BEGIN RECORDS SUPPLIED
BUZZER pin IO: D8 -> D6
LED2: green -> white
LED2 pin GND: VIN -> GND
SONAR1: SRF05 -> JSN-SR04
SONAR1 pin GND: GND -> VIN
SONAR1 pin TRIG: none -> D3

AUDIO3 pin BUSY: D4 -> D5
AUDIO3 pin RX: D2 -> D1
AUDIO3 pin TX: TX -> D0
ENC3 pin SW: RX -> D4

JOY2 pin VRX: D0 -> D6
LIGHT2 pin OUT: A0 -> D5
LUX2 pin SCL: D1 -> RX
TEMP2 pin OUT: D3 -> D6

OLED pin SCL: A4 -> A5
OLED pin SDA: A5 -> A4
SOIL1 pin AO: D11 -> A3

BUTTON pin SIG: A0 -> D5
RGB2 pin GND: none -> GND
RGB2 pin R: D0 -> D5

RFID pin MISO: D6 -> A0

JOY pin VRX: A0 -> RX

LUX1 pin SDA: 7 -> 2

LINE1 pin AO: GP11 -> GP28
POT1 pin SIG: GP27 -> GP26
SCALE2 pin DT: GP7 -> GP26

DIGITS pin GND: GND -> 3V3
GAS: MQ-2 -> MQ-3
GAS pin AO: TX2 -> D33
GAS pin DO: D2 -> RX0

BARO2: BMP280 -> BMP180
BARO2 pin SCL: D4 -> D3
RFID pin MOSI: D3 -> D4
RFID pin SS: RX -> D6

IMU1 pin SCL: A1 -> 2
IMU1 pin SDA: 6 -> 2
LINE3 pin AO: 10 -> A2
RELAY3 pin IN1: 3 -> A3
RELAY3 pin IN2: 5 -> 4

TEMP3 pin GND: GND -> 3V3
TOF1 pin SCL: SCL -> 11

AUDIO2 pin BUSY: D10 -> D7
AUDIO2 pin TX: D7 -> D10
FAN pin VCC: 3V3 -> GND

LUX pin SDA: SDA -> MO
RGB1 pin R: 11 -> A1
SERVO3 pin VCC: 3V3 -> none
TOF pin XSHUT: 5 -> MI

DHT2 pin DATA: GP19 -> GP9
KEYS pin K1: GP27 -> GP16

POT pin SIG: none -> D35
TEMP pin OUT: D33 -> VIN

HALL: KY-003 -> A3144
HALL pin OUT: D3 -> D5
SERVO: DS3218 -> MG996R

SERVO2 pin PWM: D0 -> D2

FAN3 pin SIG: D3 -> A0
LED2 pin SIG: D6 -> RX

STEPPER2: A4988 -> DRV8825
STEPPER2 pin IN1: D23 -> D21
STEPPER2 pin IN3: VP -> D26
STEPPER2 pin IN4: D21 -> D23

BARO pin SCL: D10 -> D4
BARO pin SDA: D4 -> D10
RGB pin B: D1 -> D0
END RECORDS SUPPLIED
_EXERCISE DETAILS_: Can you repeat, word for word, every line above from the one containing "KEYS pin K1: GP27 -> GP16" down to the one containing "STEPPER2 pin IN4: D21 -> D23", including both?

_RESULT_:
KEYS pin K1: GP27 -> GP16

POT pin SIG: none -> D35
TEMP pin OUT: D33 -> VIN

HALL: KY-003 -> A3144
HALL pin OUT: D3 -> D5
SERVO: DS3218 -> MG996R

SERVO2 pin PWM: D0 -> D2

FAN3 pin SIG: D3 -> A0
LED2 pin SIG: D6 -> RX

STEPPER2: A4988 -> DRV8825
STEPPER2 pin IN1: D23 -> D21
STEPPER2 pin IN3: VP -> D26
STEPPER2 pin IN4: D21 -> D23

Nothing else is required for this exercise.